* [Your instructions]:
Give again, word for word, each line below starting at the one that contains "blue cactus: [228,229,297,323]" and ending at the one that contains "brown bell: [164,385,239,482]".

* [Source information]:
------------

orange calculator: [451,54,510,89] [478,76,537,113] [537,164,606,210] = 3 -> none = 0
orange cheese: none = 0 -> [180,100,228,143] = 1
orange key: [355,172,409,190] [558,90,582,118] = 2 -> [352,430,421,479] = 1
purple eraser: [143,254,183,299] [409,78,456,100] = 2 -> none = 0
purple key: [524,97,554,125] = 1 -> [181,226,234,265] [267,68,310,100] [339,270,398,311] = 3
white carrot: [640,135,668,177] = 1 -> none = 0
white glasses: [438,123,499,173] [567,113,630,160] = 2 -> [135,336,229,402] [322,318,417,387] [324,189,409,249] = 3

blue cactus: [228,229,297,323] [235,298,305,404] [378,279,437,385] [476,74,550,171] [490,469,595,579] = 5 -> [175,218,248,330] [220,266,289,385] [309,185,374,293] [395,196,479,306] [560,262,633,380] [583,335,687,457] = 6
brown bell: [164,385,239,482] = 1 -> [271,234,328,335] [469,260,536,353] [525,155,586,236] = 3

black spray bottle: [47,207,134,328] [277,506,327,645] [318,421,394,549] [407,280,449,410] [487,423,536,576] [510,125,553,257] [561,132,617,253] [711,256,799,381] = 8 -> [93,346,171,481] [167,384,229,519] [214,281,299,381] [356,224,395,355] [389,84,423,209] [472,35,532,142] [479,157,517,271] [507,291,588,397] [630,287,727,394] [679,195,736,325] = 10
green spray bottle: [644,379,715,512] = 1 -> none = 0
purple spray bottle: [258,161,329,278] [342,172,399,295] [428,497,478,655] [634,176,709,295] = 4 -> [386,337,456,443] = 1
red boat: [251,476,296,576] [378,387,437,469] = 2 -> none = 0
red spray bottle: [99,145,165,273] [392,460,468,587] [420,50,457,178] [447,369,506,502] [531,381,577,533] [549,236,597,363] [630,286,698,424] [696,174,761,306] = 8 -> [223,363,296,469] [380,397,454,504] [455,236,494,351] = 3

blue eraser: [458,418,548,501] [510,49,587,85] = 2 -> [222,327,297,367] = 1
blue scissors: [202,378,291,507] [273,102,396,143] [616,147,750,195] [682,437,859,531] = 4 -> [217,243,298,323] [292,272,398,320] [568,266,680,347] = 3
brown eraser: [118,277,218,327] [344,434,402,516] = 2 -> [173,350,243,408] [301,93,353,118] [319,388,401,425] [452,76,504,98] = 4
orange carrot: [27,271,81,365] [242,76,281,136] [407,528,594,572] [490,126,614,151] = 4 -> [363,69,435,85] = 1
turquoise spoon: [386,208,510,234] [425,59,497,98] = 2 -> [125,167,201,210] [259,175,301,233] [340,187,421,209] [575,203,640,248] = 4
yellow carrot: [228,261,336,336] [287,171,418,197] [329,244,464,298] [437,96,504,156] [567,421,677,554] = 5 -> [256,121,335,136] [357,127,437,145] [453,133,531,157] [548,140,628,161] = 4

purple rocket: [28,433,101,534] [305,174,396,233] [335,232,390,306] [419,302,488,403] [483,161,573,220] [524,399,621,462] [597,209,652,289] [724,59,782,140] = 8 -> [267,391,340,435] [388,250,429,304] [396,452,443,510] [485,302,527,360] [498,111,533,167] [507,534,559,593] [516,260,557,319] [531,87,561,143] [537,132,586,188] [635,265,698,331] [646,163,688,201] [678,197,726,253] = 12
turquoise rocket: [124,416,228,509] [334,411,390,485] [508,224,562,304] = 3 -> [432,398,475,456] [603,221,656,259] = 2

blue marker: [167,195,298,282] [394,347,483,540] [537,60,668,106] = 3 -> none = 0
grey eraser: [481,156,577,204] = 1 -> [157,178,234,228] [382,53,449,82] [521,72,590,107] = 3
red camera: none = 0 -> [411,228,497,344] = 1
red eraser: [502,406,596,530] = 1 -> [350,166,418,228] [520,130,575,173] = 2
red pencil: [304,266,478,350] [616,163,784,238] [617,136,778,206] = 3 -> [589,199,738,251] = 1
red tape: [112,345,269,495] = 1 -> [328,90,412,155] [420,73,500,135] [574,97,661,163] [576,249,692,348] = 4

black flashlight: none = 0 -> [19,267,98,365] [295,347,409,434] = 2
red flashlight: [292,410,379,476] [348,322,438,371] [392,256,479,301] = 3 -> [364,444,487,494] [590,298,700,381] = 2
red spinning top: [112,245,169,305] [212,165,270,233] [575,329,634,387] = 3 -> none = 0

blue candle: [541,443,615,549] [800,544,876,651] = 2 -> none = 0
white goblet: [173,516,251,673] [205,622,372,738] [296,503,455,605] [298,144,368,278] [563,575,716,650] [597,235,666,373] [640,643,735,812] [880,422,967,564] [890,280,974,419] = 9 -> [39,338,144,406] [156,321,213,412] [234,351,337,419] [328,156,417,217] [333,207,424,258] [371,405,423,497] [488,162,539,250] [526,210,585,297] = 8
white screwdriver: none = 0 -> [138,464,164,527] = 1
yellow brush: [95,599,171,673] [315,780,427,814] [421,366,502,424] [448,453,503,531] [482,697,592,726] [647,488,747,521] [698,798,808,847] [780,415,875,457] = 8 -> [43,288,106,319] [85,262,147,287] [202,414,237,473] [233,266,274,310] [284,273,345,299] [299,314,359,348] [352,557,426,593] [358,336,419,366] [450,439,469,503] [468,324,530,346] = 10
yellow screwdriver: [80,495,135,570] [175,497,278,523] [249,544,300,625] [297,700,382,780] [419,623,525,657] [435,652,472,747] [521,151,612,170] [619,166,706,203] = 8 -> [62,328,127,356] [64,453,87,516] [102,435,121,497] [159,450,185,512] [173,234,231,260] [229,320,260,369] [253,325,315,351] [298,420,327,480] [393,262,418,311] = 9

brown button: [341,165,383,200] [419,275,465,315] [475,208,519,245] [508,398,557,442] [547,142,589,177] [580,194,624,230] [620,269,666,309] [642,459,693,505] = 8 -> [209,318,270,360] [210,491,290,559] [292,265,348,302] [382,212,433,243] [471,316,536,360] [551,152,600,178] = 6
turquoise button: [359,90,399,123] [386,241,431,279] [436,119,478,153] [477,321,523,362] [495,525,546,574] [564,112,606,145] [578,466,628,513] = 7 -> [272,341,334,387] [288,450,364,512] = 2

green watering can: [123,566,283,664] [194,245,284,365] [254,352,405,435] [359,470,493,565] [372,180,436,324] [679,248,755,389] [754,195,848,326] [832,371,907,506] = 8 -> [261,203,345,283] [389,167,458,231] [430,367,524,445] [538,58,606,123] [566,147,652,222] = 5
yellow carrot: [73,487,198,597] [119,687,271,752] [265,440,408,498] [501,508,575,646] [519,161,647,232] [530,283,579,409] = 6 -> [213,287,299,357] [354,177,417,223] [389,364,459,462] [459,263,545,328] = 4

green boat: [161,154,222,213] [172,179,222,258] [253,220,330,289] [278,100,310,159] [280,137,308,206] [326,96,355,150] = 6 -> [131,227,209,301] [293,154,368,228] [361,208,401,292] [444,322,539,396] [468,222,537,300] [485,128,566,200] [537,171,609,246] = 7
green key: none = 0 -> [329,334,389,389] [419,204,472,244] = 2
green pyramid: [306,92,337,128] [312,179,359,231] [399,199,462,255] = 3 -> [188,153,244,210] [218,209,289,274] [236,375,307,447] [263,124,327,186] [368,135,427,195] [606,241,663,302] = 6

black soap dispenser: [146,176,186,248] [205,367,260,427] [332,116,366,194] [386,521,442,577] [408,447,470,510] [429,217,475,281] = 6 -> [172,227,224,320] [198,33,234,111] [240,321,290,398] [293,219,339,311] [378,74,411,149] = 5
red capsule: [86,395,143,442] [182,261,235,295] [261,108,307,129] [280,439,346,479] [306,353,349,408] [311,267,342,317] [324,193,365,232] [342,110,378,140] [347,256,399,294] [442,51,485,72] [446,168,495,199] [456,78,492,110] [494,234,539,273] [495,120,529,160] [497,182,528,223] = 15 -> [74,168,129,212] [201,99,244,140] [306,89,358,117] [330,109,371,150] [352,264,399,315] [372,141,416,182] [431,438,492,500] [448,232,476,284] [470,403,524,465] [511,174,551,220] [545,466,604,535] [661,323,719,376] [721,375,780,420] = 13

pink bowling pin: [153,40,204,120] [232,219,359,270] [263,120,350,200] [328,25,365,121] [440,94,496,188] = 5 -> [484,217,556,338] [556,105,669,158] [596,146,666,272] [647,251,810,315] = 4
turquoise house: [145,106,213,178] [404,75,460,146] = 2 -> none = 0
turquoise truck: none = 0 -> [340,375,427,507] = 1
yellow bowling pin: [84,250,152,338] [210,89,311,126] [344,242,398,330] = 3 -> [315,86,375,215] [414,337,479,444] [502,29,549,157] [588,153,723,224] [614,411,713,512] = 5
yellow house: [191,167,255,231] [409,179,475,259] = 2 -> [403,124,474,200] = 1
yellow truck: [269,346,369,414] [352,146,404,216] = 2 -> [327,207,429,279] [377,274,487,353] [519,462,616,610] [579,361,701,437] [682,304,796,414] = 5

------------

* [Exercise solution]:
blue cactus: [228,229,297,323] [235,298,305,404] [378,279,437,385] [476,74,550,171] [490,469,595,579] = 5 -> [175,218,248,330] [220,266,289,385] [309,185,374,293] [395,196,479,306] [560,262,633,380] [583,335,687,457] = 6
brown bell: [164,385,239,482] = 1 -> [271,234,328,335] [469,260,536,353] [525,155,586,236] = 3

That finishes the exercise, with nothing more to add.